◆ **EXERCISE PROMPT**
After finding "HALL1 pin GND: GND -> none" in the data, write out its line and all following lines without change, up to and including the last one. Leave out pictures.
*** LISTED RECORDS
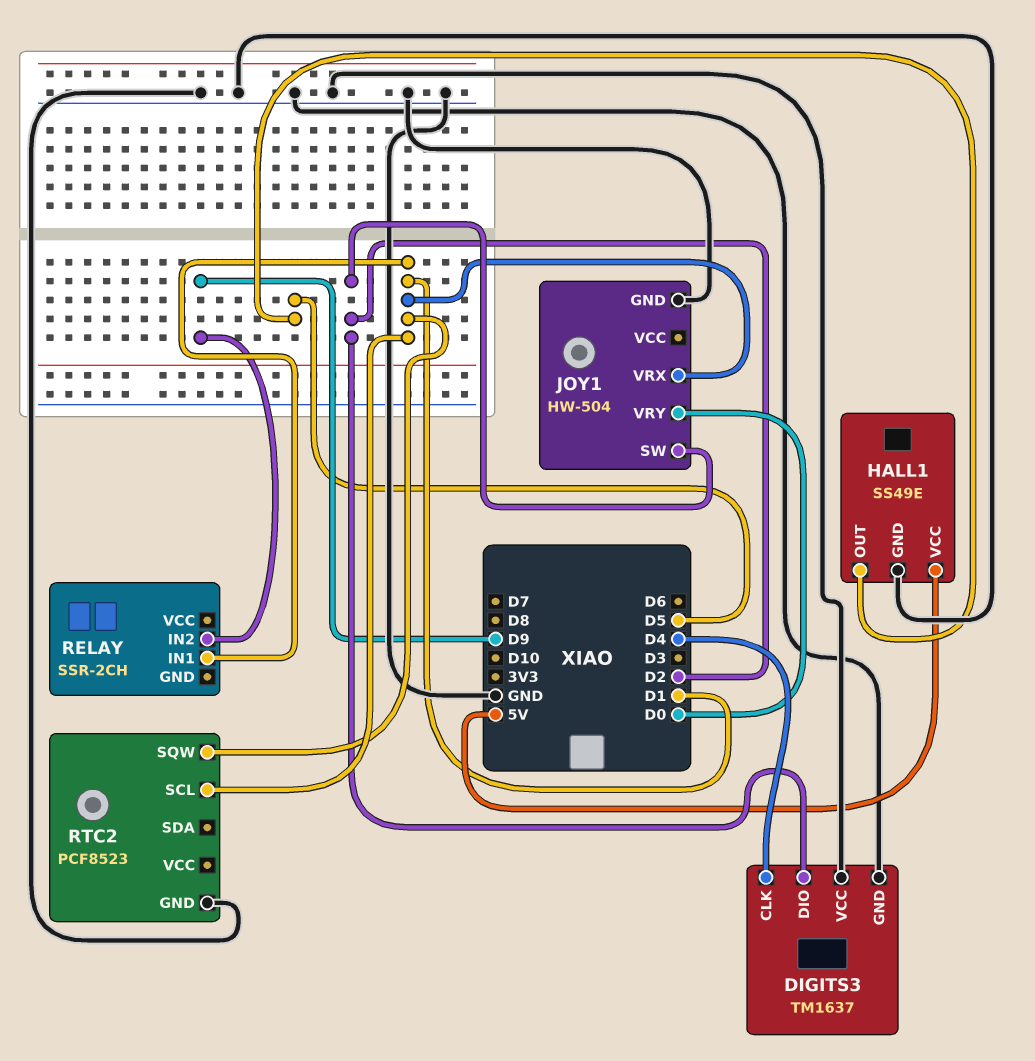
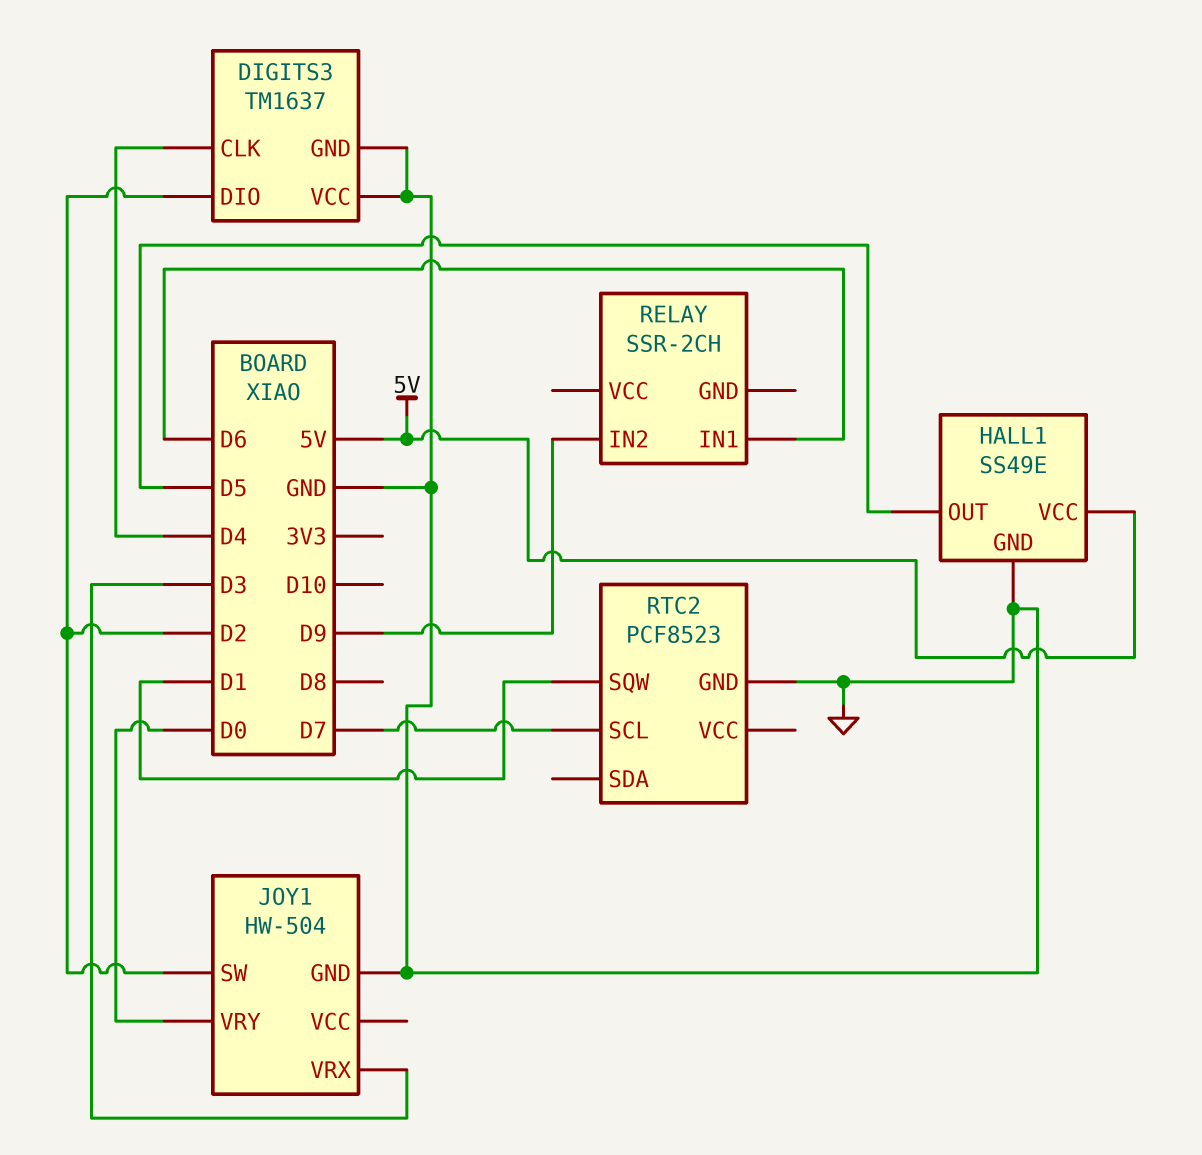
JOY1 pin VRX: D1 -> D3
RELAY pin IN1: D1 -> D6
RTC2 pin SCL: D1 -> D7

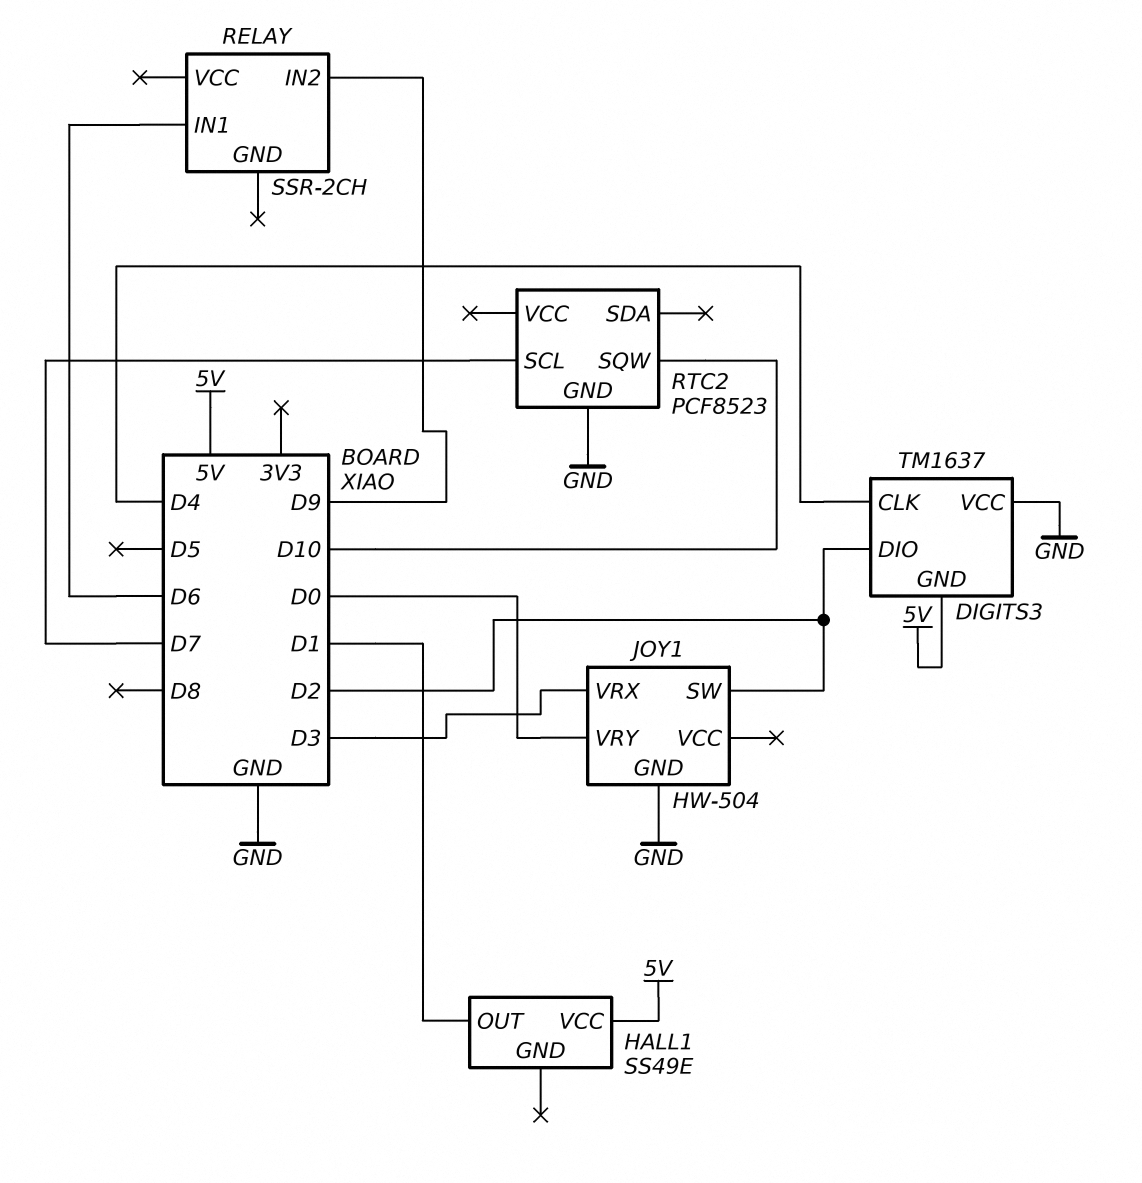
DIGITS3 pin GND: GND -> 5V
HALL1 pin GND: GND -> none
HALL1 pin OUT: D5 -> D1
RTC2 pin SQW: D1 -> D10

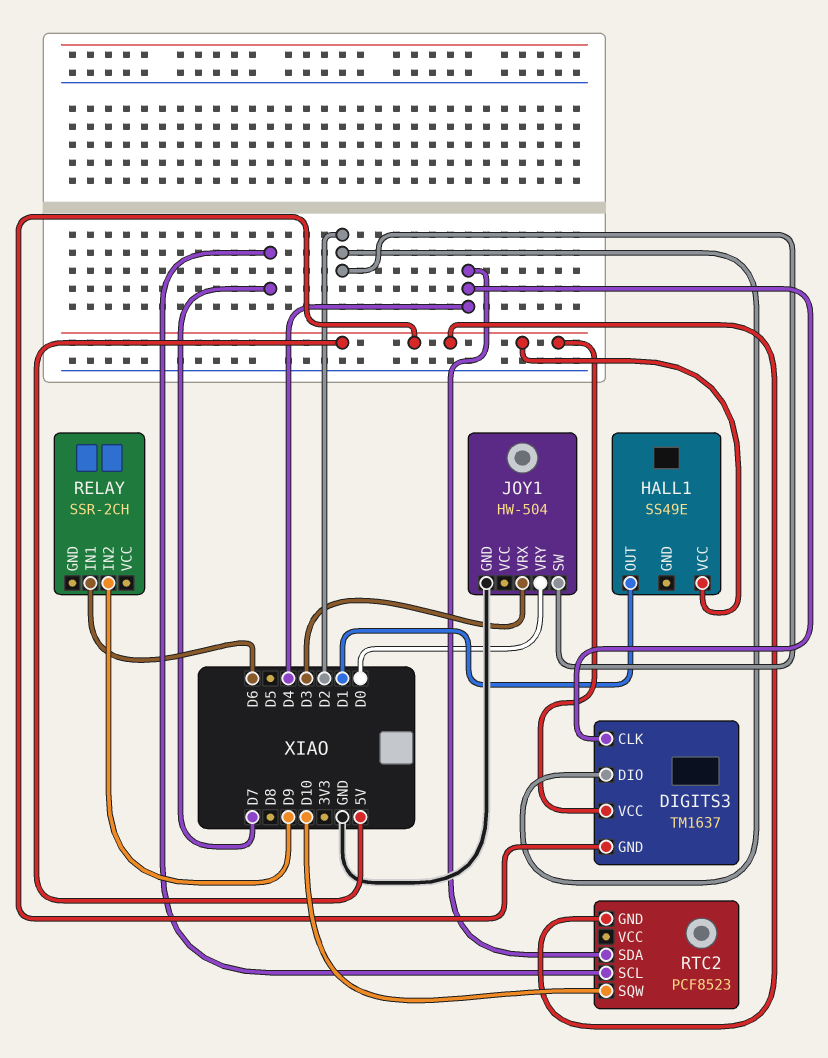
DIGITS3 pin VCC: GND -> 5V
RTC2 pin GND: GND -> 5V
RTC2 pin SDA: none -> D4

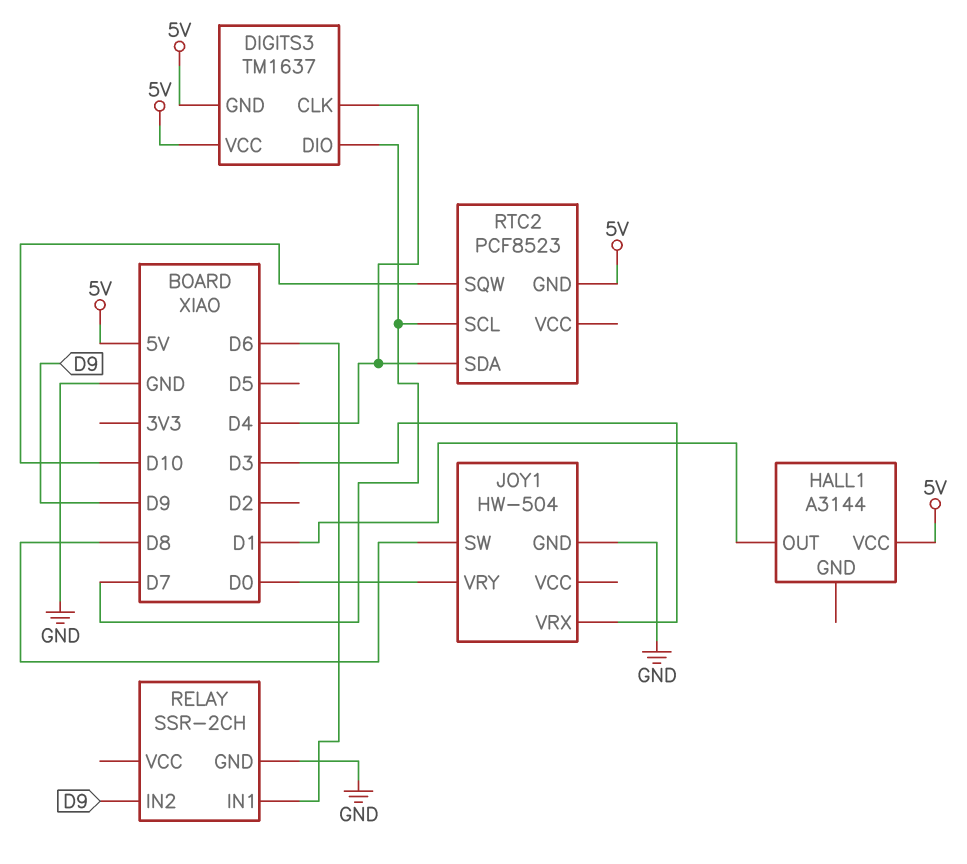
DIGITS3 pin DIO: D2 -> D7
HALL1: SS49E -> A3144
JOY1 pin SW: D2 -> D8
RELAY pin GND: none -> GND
******
◆ **TASK SOLUTION**
HALL1 pin GND: GND -> none
HALL1 pin OUT: D5 -> D1
RTC2 pin SQW: D1 -> D10

DIGITS3 pin VCC: GND -> 5V
RTC2 pin GND: GND -> 5V
RTC2 pin SDA: none -> D4

DIGITS3 pin DIO: D2 -> D7
HALL1: SS49E -> A3144
JOY1 pin SW: D2 -> D8
RELAY pin GND: none -> GND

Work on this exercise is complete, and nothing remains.